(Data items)
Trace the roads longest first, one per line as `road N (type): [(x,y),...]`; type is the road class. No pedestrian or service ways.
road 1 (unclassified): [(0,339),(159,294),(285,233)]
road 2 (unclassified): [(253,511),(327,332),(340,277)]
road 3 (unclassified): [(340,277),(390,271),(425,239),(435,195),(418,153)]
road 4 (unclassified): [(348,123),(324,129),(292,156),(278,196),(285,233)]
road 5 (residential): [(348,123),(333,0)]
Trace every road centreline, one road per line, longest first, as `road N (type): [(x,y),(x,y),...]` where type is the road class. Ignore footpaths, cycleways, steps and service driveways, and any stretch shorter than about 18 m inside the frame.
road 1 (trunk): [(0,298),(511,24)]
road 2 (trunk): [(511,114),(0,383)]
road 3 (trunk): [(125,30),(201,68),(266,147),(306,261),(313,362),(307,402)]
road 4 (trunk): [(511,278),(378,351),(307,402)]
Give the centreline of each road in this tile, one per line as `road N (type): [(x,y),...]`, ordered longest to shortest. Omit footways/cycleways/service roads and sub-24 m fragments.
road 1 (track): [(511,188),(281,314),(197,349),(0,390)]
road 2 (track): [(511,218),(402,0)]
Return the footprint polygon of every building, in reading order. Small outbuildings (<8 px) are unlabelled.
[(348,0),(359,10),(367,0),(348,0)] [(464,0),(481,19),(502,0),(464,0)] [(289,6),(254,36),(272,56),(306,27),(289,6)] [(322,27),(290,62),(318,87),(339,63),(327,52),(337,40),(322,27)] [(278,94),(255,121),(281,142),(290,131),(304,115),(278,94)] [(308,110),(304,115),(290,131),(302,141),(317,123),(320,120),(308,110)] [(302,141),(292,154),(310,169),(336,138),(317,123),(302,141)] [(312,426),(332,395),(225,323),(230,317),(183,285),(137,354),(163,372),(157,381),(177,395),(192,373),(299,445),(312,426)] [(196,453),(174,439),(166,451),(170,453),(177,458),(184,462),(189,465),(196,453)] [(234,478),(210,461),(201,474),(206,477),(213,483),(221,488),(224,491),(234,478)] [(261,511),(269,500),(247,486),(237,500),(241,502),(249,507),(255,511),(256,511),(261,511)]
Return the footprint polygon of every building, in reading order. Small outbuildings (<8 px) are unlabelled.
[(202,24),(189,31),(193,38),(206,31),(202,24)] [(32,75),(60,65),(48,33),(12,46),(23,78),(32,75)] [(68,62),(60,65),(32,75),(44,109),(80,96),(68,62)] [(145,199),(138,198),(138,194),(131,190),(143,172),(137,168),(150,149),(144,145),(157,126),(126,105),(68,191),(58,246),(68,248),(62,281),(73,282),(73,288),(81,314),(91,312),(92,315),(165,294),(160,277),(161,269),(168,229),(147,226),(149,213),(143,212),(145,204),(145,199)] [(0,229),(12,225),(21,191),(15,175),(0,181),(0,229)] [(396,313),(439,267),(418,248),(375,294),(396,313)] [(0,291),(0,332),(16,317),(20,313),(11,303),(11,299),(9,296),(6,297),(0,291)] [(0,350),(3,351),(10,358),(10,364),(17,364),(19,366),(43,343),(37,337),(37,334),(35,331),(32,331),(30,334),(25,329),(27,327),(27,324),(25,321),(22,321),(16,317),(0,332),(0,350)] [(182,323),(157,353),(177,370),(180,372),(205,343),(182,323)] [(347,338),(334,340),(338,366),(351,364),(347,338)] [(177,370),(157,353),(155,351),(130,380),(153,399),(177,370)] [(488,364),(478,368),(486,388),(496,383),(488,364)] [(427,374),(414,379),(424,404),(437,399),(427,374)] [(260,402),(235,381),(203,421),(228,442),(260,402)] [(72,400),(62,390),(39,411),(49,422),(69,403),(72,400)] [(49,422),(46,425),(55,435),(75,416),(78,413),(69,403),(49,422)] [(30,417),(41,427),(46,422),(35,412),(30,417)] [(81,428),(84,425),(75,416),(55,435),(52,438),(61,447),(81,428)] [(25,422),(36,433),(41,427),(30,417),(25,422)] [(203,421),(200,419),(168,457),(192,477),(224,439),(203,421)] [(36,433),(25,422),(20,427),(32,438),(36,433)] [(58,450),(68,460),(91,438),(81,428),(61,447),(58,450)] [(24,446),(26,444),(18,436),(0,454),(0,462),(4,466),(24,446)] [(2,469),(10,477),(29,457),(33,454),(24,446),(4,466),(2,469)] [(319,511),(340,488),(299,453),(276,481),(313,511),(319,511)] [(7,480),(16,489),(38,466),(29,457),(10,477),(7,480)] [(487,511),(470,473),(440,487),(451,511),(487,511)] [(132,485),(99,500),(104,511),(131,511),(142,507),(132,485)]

---

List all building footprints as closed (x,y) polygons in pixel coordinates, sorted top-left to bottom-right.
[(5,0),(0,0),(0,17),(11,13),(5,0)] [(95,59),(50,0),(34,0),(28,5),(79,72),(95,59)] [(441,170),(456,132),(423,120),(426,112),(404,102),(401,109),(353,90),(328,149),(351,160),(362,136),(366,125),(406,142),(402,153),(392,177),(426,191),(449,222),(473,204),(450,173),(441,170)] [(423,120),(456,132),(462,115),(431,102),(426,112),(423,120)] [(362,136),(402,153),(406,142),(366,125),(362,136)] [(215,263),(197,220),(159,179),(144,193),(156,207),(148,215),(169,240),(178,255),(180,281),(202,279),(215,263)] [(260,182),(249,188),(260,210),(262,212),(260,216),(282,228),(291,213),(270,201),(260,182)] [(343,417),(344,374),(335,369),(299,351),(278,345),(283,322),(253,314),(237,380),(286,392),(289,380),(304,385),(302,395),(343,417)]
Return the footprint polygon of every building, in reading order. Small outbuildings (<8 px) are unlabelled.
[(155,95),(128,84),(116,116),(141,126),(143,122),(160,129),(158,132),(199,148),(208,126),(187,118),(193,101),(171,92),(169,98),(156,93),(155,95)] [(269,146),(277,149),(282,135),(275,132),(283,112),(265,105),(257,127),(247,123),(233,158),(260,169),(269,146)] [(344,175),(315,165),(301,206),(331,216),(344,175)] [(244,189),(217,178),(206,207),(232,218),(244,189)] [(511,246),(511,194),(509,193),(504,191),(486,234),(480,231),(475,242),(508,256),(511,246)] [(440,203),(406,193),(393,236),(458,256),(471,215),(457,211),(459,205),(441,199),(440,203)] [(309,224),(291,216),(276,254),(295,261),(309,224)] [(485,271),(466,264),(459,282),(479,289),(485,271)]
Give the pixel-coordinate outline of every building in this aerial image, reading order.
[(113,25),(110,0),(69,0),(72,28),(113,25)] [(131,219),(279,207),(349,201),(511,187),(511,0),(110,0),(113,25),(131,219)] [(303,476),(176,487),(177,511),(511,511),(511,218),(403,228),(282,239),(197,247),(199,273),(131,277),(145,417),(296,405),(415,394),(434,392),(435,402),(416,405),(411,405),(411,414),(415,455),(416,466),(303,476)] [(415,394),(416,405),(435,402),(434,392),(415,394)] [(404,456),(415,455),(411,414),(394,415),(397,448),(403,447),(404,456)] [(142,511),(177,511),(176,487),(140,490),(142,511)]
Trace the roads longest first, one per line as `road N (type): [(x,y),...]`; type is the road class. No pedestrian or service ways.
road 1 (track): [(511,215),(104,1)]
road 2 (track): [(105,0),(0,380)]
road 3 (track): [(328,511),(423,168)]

* * *

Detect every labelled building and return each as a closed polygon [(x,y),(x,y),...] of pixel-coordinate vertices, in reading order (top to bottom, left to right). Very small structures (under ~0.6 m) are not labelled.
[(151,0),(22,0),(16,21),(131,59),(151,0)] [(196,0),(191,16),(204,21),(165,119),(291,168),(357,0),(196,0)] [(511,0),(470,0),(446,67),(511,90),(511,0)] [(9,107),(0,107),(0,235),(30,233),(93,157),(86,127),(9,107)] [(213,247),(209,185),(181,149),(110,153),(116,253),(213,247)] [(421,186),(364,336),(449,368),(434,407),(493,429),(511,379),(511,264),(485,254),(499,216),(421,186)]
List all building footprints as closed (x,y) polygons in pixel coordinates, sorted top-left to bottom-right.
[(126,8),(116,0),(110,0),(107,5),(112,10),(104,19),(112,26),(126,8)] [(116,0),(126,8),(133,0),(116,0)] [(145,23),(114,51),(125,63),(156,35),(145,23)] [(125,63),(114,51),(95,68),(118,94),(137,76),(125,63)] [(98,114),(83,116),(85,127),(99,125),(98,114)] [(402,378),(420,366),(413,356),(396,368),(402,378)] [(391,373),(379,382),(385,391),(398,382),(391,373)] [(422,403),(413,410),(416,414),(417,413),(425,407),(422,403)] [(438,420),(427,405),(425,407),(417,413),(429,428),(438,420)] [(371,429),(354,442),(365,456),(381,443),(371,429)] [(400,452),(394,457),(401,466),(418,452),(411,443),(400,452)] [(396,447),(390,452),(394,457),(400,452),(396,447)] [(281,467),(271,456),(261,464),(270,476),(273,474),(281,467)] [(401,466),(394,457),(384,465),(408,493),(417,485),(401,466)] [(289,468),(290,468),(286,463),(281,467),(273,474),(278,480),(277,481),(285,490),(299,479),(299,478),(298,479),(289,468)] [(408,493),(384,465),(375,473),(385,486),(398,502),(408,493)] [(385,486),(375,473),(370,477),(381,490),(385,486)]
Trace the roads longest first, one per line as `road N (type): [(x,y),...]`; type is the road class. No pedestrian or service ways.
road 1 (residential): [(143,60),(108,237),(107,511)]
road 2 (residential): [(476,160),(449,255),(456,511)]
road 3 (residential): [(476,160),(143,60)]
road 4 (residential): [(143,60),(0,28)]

- [Set exercise]: Number the lines of the material from the line with "Give the centreline" to the line with "road 2 (track): [(511,218),(402,0)]", both included, as a list. Leave out any blank lines.

- [Response to this task]:
1. Give the centreline of each road in this tile, one per line as `road N (type): [(x,y),...]`, ordered longest to shortest. Omit footways/cycleways/service roads and sub-24 m fragments.
2. road 1 (track): [(511,188),(281,314),(197,349),(0,390)]
3. road 2 (track): [(511,218),(402,0)]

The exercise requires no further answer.